-- PROBLEM REQUIREMENTS --
In the records below, find the line with "ENC2 pin DT: 10 -> none" and repeat exactly every line from it through the line with "FAN3: AOD4184 -> D4184". Pictures stay out.

DATA RECORDS below:

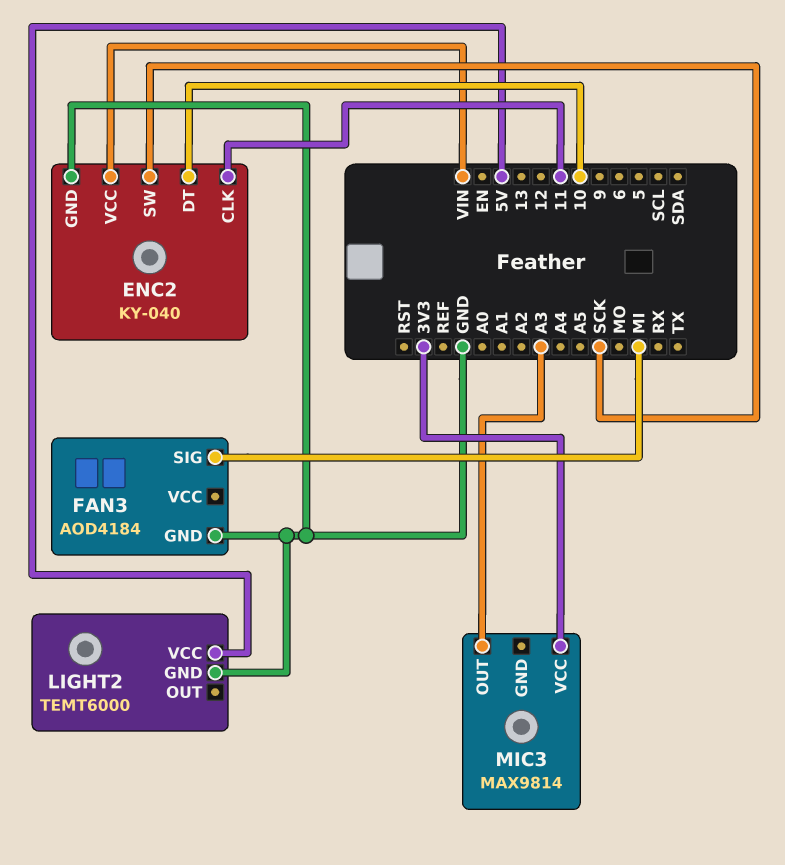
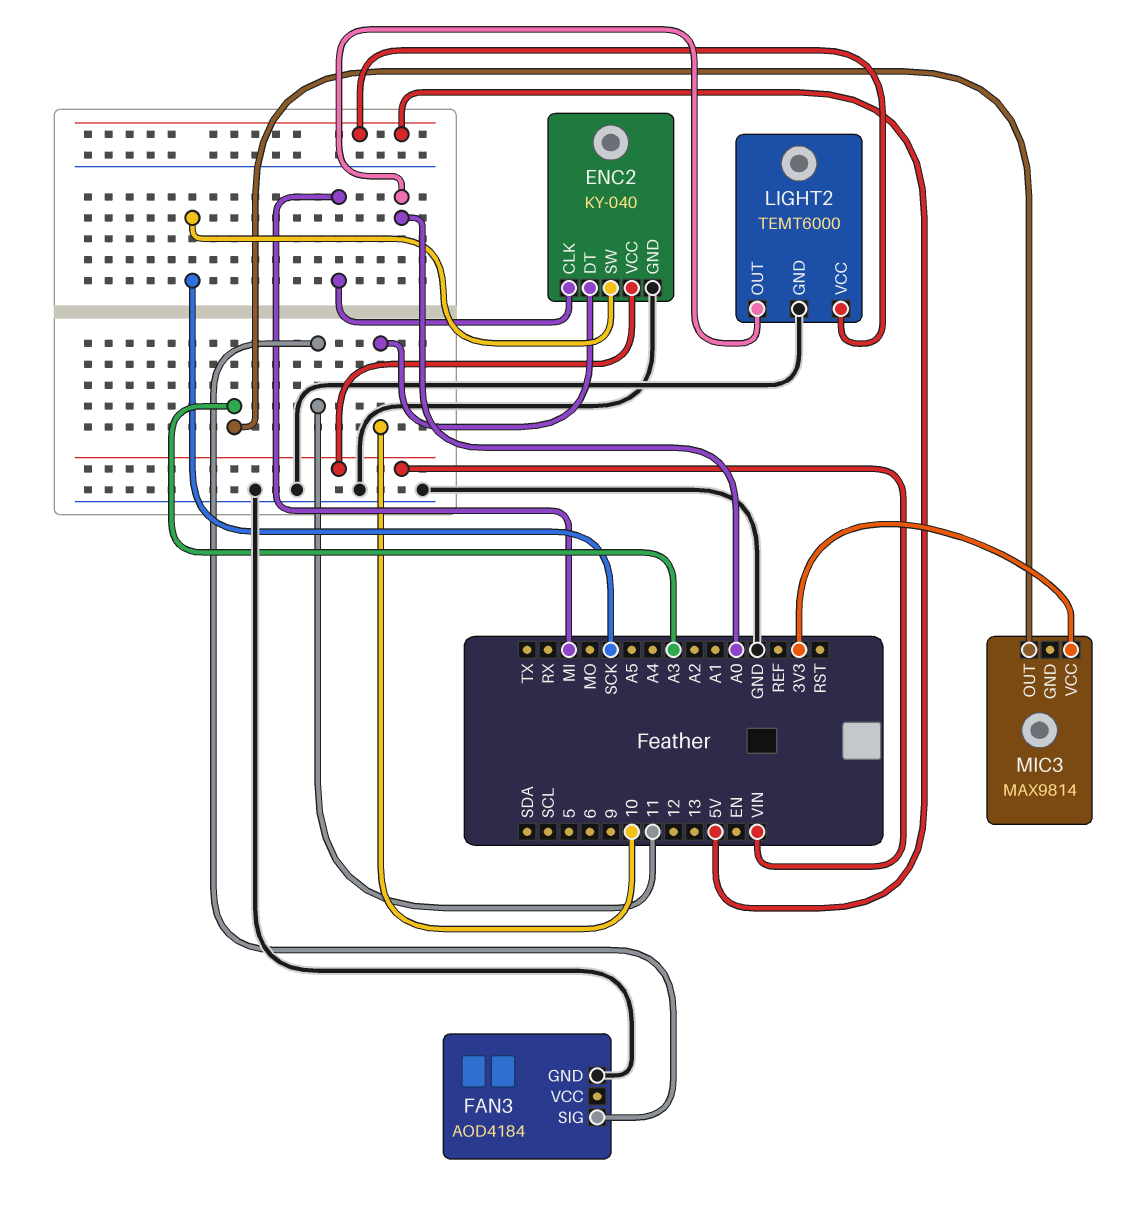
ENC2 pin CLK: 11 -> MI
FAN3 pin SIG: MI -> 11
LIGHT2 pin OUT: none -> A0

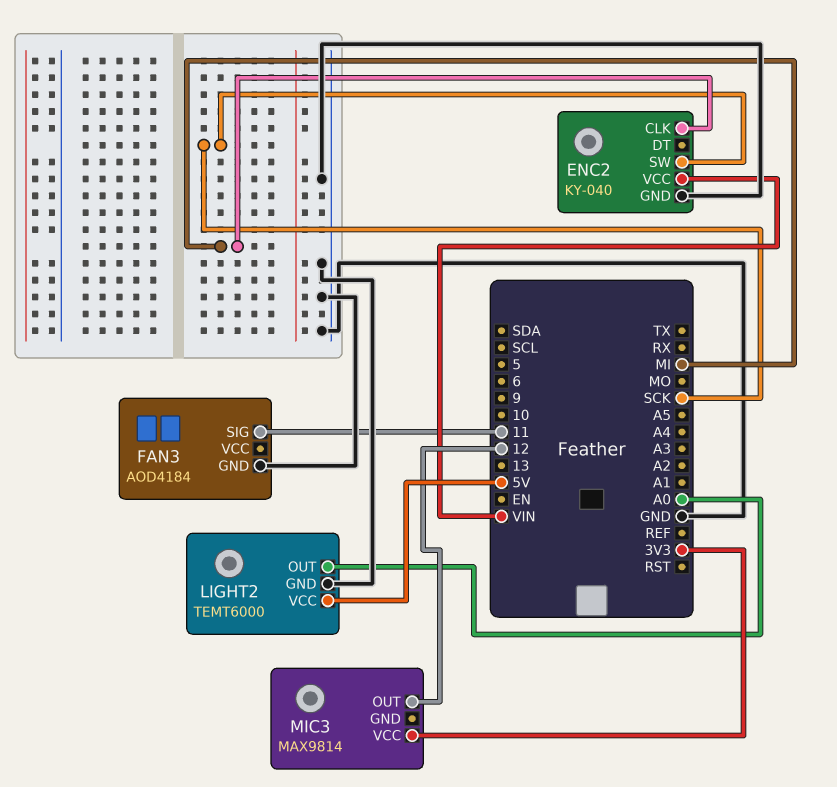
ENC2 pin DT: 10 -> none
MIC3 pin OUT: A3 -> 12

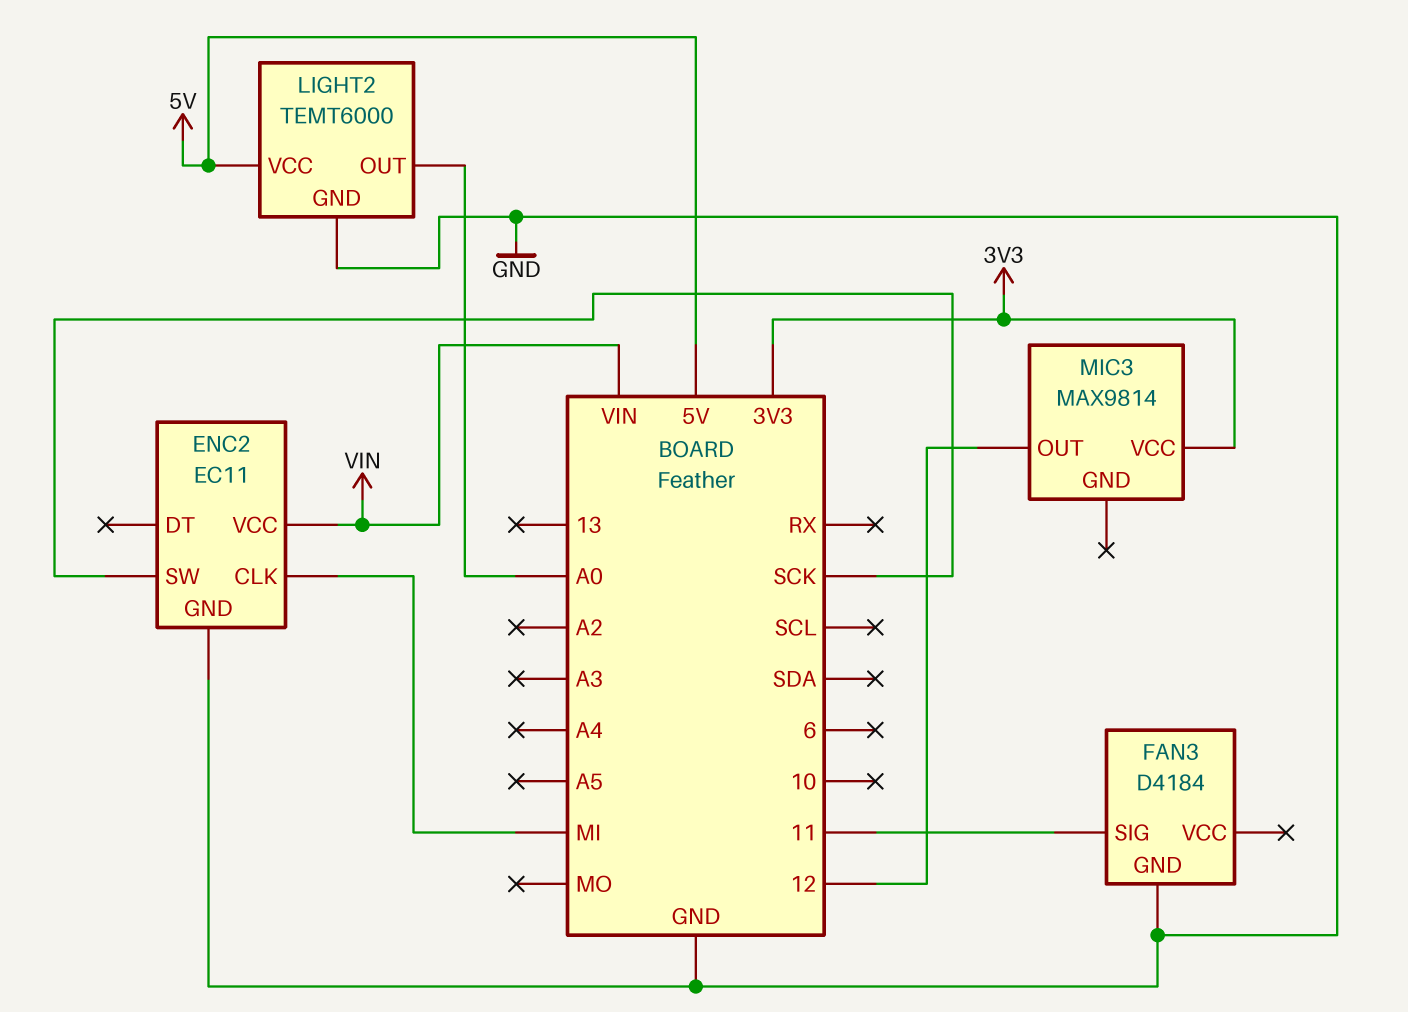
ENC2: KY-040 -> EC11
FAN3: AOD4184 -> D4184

End of DATA RECORDS.
DATA RECORDS below:

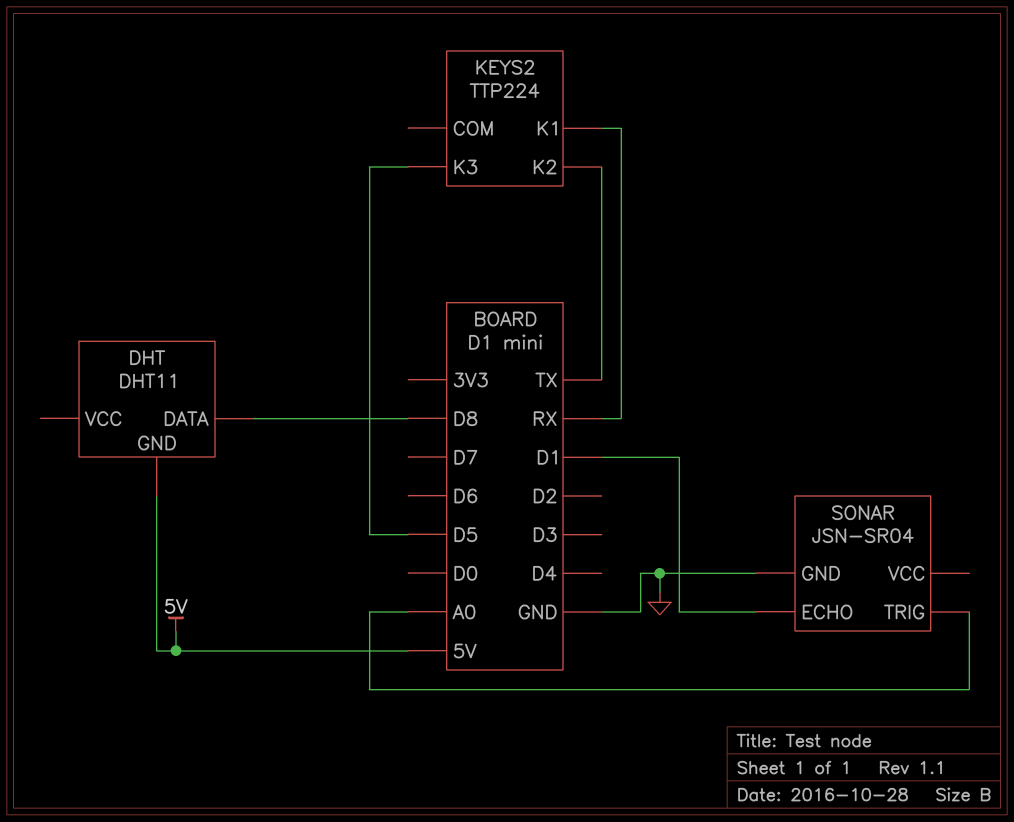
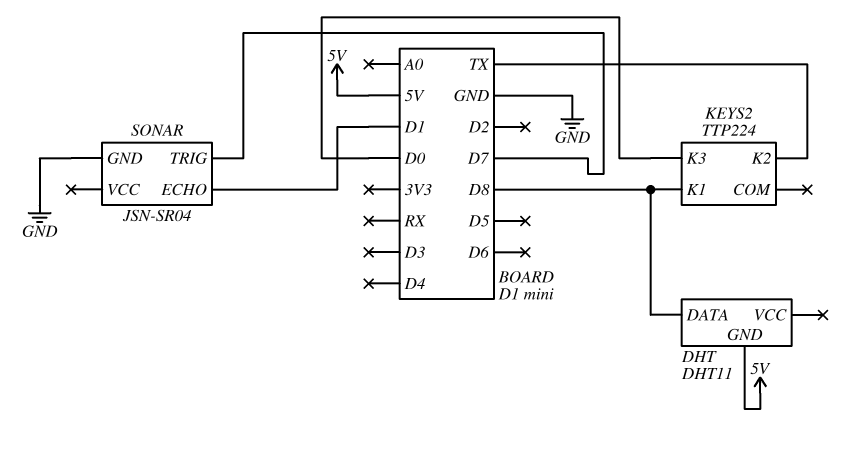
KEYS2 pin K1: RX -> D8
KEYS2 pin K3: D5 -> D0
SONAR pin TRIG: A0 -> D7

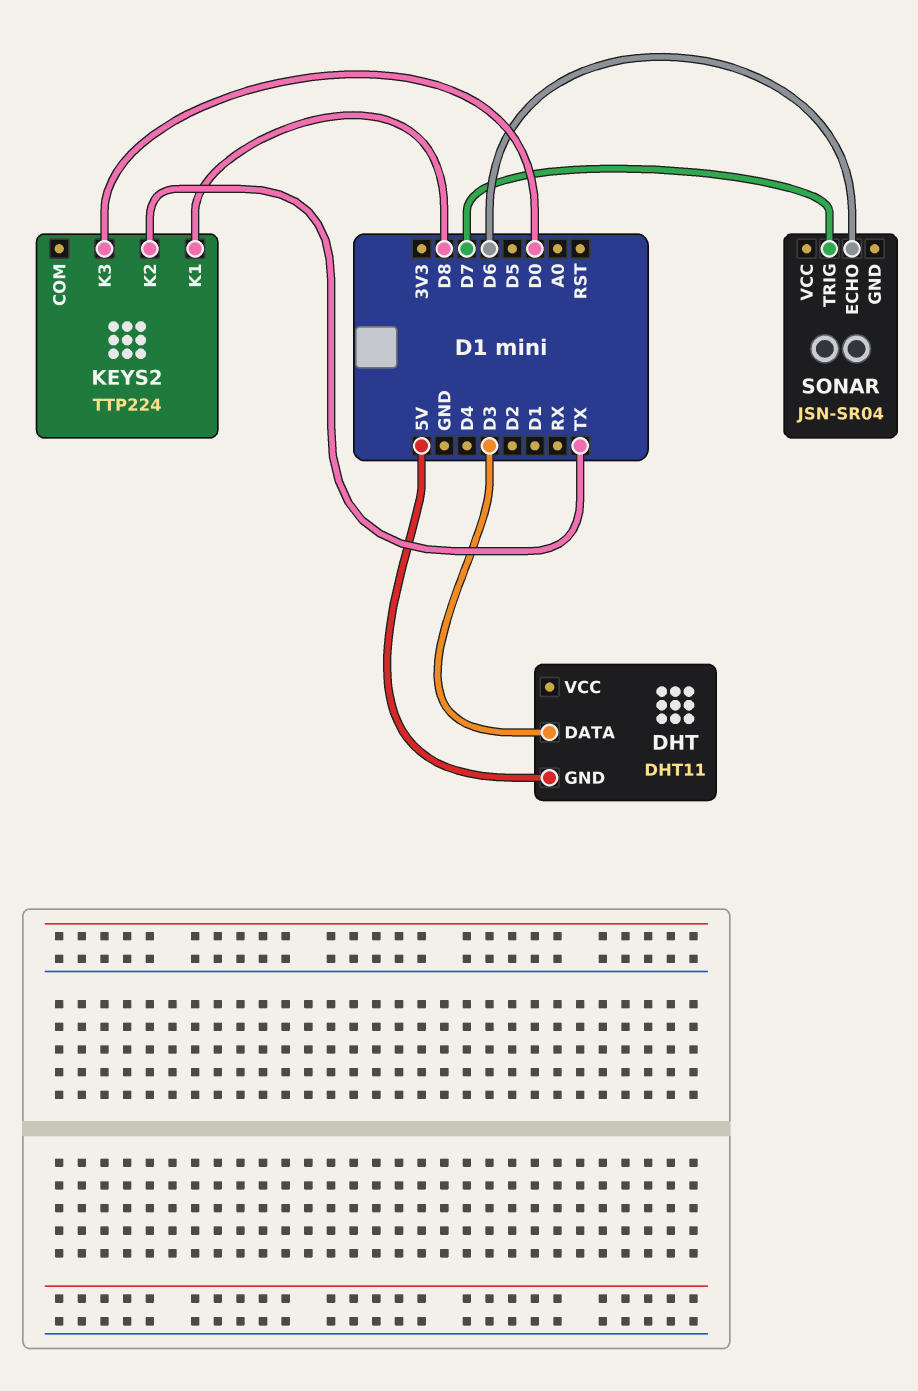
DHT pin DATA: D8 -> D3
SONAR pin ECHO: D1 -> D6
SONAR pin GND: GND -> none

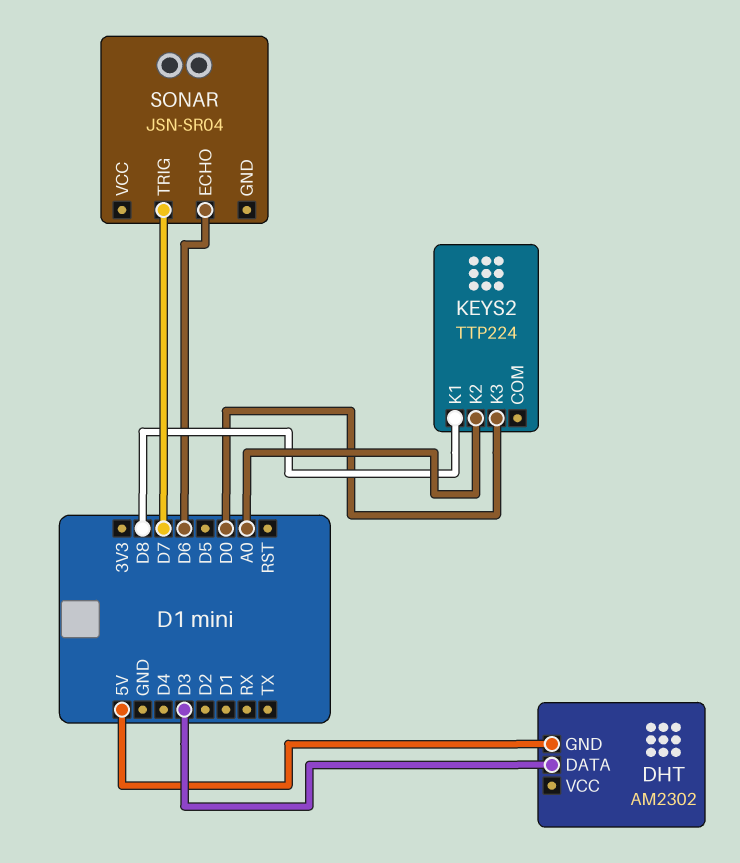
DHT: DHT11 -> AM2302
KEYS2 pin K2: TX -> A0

End of DATA RECORDS.
DATA RECORDS below:

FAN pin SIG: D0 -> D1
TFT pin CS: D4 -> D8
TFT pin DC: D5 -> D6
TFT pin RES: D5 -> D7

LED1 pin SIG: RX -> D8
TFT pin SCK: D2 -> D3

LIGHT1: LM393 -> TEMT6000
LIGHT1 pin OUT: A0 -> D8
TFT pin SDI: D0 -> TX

End of DATA RECORDS.

-- WORKED SOLUTION --
ENC2 pin DT: 10 -> none
MIC3 pin OUT: A3 -> 12

ENC2: KY-040 -> EC11
FAN3: AOD4184 -> D4184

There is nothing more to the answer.